Work order —
Would you print out all of the data exactly and keep the pictures out of it?

Listed records —
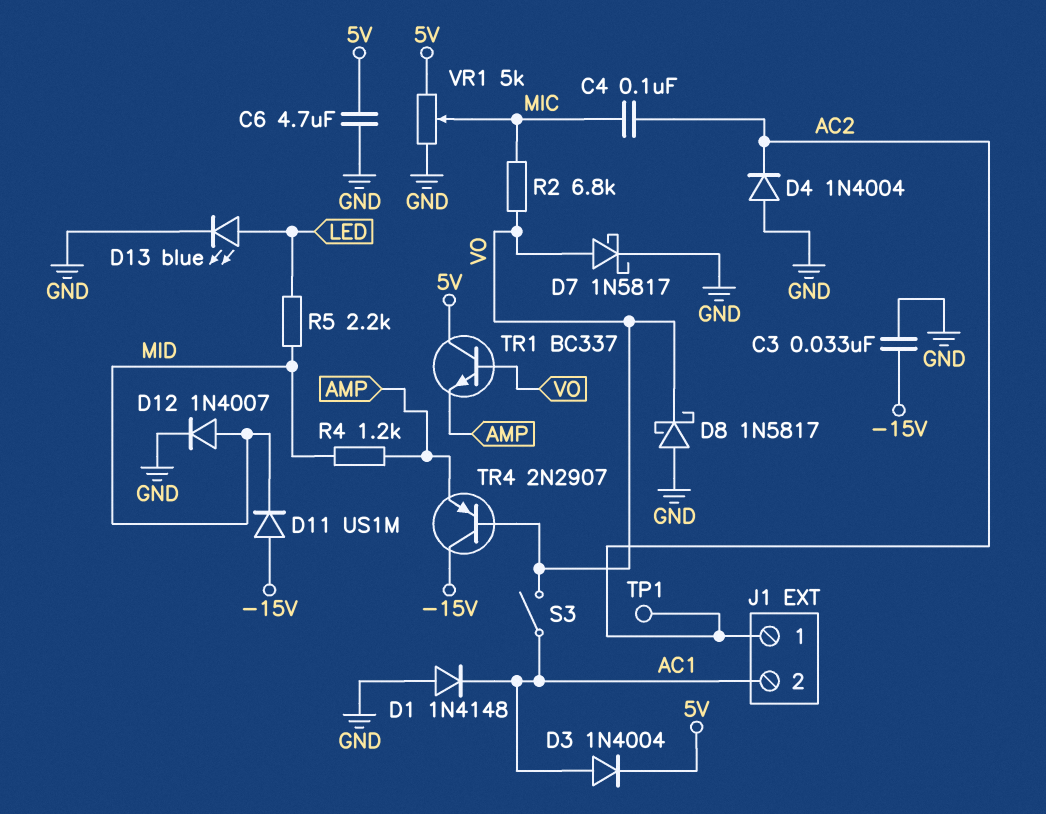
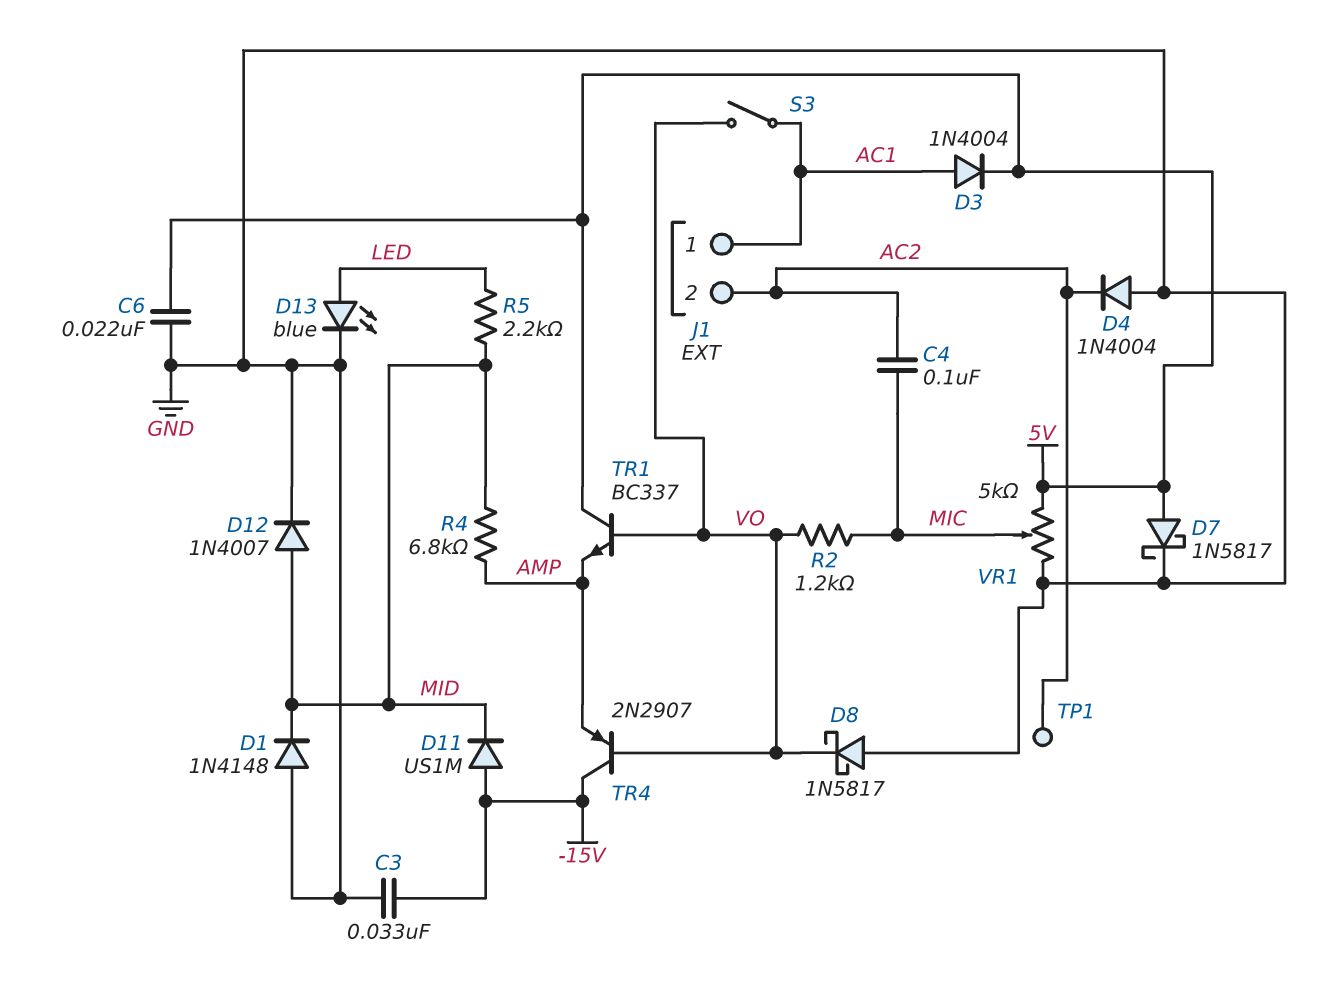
C6: 4.7uF (5V, GND) -> 22nF (5V, GND)
D1: diode 1N4148 (A GND, K AC1) -> diode 1N4148 (A GND, K MID)
D7: schottky 1N5817 (A VO, K GND) -> schottky 1N5817 (A 5V, K GND)
J1 pin 1: AC2 -> AC1
J1 pin 2: AC1 -> AC2
R2: 6.8k (MIC, VO) -> 1.2k (MIC, VO)
R4: 1.2k (AMP, MID) -> 6.8k (AMP, MID)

Task solution —
C6: 4.7uF (5V, GND) -> 22nF (5V, GND)
D1: diode 1N4148 (A GND, K AC1) -> diode 1N4148 (A GND, K MID)
D7: schottky 1N5817 (A VO, K GND) -> schottky 1N5817 (A 5V, K GND)
J1 pin 1: AC2 -> AC1
J1 pin 2: AC1 -> AC2
R2: 6.8k (MIC, VO) -> 1.2k (MIC, VO)
R4: 1.2k (AMP, MID) -> 6.8k (AMP, MID)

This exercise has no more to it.